__WHAT IS REQUIRED__.
Could you copy every line of the data that contains the word "NMOS"?

───── MATERIAL SHOWN

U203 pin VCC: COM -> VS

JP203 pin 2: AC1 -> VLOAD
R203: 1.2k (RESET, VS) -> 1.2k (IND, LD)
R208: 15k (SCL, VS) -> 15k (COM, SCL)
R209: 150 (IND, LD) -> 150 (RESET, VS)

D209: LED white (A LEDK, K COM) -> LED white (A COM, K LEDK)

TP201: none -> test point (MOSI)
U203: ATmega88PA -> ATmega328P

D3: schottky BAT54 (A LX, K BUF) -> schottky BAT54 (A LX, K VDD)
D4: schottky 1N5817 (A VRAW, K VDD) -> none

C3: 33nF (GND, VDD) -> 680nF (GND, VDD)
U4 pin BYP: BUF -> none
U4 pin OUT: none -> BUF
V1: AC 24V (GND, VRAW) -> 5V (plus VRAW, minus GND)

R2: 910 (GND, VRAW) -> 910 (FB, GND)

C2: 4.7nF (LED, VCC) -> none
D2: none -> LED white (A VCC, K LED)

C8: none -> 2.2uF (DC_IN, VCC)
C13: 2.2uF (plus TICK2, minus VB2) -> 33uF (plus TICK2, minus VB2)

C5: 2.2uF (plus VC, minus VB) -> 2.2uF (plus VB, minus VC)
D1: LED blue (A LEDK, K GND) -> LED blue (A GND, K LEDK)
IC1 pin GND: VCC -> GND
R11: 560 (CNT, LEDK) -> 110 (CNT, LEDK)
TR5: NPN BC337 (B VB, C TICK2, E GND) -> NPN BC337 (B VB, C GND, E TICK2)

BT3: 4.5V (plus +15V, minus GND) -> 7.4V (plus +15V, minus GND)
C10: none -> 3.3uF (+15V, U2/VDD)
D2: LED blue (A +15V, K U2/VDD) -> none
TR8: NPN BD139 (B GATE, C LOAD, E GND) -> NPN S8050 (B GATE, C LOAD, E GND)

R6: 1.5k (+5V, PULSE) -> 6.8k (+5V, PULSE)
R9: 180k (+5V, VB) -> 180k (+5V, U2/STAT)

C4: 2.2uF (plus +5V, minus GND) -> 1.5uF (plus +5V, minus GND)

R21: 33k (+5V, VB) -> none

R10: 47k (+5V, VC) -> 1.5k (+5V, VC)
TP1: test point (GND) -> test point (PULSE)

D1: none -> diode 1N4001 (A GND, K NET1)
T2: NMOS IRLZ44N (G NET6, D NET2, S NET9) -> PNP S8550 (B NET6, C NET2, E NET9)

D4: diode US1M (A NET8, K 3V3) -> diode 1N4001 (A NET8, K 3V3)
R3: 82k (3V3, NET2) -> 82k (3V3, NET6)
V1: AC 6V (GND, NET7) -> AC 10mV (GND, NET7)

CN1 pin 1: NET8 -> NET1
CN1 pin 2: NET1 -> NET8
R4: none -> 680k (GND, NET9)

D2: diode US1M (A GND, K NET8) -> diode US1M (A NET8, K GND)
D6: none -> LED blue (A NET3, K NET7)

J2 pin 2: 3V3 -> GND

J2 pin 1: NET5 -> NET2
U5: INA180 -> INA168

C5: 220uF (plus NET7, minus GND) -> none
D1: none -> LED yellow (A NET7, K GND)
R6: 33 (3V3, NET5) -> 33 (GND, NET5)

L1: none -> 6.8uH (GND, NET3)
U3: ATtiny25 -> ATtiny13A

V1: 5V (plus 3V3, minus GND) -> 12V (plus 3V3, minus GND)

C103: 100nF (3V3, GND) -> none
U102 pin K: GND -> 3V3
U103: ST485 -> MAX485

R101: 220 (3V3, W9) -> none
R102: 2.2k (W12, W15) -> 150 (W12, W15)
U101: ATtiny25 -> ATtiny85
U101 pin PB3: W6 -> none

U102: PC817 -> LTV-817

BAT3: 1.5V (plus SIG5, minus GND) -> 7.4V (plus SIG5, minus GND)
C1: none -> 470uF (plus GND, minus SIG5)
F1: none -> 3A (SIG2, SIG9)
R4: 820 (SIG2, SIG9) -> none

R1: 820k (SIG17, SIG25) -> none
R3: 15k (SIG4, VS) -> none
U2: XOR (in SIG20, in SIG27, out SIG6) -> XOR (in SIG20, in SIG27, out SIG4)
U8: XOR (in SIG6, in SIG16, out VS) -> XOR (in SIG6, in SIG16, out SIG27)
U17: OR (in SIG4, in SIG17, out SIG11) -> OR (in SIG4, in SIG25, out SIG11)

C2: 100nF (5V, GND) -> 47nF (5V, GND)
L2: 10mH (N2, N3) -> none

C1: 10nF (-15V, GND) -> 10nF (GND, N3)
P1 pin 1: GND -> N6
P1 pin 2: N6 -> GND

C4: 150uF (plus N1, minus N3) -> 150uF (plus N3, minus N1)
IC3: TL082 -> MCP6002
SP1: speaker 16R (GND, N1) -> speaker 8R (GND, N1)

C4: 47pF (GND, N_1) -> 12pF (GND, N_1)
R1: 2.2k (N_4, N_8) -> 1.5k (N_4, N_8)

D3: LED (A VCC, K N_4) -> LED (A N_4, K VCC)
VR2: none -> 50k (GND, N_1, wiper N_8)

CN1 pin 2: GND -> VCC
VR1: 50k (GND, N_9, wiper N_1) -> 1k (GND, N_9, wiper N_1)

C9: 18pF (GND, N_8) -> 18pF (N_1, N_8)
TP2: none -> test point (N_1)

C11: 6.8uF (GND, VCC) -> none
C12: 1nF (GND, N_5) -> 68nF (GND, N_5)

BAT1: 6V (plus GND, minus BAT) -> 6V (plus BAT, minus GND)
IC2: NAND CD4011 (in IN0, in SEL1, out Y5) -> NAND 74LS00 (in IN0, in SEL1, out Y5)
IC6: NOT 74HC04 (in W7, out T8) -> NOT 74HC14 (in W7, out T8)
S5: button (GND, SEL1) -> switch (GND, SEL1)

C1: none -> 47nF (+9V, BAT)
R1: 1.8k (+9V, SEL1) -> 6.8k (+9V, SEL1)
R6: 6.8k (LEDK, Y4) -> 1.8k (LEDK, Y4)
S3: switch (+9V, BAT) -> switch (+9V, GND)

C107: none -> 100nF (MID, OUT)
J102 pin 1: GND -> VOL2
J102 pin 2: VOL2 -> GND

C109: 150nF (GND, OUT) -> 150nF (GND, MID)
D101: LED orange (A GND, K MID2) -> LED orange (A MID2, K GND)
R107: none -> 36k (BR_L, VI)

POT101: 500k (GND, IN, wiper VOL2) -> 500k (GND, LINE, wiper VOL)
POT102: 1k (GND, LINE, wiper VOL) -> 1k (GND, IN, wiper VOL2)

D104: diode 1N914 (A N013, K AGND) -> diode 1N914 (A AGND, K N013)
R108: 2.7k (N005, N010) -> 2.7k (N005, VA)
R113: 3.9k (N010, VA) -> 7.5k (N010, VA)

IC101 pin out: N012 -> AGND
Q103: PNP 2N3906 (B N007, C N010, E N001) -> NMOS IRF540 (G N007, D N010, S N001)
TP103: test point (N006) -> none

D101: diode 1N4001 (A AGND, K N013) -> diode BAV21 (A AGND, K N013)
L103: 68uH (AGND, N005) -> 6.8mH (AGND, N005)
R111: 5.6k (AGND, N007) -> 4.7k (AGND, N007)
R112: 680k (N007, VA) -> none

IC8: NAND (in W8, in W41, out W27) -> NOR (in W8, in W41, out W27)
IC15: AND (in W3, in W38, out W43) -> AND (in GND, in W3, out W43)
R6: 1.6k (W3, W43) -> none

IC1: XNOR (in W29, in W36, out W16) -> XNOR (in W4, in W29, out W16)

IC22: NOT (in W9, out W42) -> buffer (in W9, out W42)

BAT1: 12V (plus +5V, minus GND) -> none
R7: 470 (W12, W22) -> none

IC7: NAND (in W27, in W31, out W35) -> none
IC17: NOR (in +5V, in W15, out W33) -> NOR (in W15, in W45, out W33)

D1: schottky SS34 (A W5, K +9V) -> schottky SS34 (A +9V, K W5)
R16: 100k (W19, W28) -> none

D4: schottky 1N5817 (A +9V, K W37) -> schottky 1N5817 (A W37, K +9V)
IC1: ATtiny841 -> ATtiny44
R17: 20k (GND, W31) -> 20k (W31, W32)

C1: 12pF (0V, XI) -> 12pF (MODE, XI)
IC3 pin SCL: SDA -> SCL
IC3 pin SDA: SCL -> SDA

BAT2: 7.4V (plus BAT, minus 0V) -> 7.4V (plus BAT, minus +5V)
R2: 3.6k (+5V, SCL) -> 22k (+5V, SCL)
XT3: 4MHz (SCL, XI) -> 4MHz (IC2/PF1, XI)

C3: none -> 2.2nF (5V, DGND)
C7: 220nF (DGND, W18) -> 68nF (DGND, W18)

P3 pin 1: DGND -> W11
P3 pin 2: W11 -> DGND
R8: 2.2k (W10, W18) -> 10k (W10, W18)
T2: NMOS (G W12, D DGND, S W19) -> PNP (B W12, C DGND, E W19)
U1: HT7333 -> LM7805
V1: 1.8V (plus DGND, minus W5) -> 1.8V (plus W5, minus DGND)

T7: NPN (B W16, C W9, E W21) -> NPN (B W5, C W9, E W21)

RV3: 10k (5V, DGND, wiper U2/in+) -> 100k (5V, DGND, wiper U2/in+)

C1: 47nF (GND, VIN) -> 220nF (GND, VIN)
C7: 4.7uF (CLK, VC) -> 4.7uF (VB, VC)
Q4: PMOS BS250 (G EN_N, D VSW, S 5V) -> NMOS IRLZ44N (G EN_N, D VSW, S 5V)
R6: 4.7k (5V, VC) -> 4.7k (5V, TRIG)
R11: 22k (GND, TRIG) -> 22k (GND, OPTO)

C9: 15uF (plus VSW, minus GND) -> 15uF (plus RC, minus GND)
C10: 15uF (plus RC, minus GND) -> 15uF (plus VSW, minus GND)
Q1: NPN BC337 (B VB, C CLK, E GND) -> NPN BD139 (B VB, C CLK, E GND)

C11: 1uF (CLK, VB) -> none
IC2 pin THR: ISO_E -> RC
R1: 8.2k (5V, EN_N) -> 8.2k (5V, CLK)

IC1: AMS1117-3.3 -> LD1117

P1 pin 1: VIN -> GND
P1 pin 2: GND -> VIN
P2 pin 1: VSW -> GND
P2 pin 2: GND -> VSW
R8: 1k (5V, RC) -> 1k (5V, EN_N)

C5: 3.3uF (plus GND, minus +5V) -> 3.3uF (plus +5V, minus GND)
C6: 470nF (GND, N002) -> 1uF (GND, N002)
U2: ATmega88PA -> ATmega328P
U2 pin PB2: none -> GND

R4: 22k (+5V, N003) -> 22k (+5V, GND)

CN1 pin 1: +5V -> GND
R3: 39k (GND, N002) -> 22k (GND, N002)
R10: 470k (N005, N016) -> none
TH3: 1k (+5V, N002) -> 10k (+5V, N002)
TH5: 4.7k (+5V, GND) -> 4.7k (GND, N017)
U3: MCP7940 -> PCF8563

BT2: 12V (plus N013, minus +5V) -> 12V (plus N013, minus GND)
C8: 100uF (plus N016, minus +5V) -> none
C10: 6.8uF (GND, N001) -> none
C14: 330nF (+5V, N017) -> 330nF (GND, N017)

──────────

__FINISHED EXERCISE__.
T2: NMOS IRLZ44N (G NET6, D NET2, S NET9) -> PNP S8550 (B NET6, C NET2, E NET9)
Q103: PNP 2N3906 (B N007, C N010, E N001) -> NMOS IRF540 (G N007, D N010, S N001)
T2: NMOS (G W12, D DGND, S W19) -> PNP (B W12, C DGND, E W19)
Q4: PMOS BS250 (G EN_N, D VSW, S 5V) -> NMOS IRLZ44N (G EN_N, D VSW, S 5V)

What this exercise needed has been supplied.